#### Work task
Copy out each line containing "rosa" from the entries below.

#### Given data
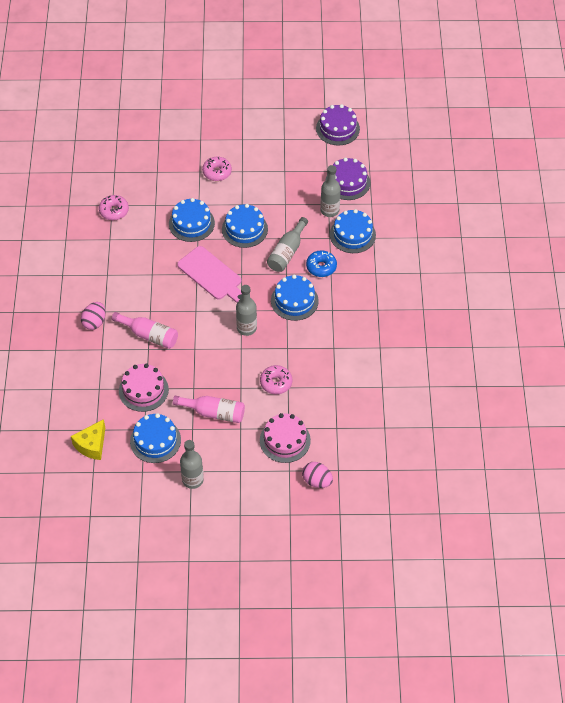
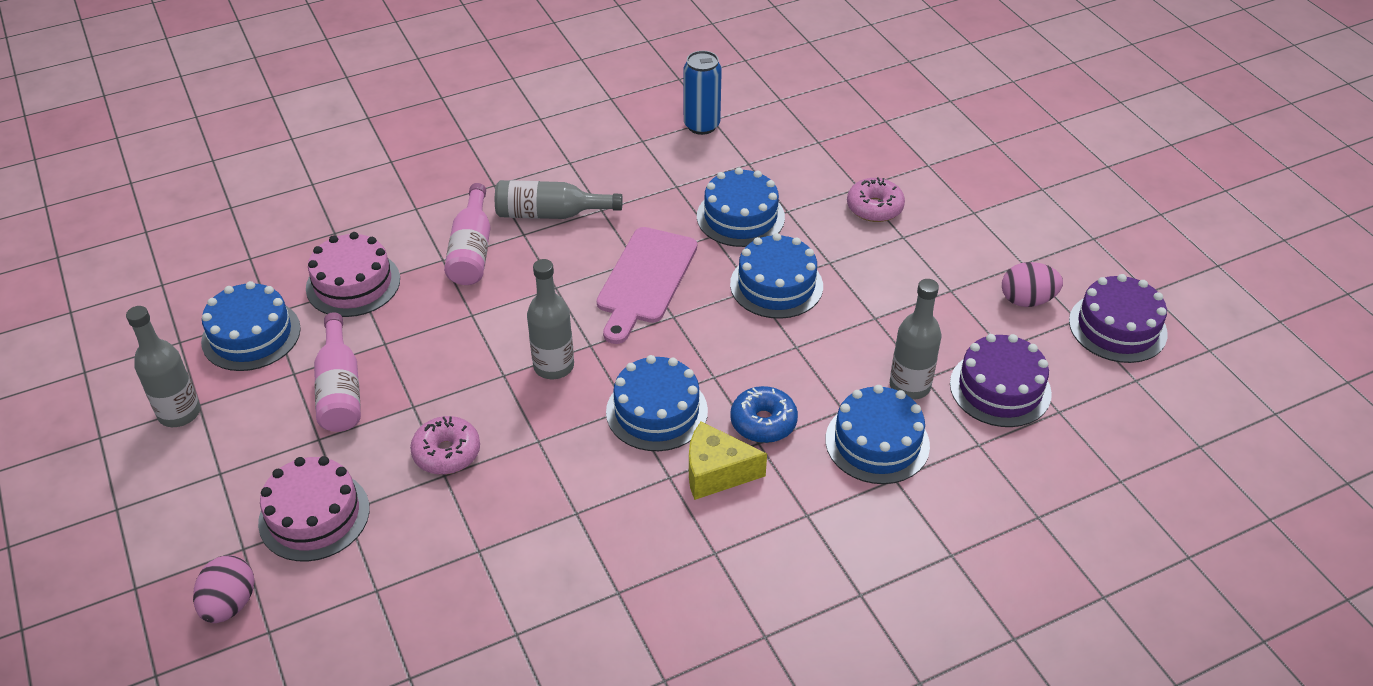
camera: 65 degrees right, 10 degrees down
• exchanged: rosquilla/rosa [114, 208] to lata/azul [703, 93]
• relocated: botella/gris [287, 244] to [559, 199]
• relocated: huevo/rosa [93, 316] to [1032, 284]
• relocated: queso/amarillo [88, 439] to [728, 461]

#### Answer to the problem
• exchanged: rosquilla/rosa [114, 208] to lata/azul [703, 93]
• relocated: huevo/rosa [93, 316] to [1032, 284]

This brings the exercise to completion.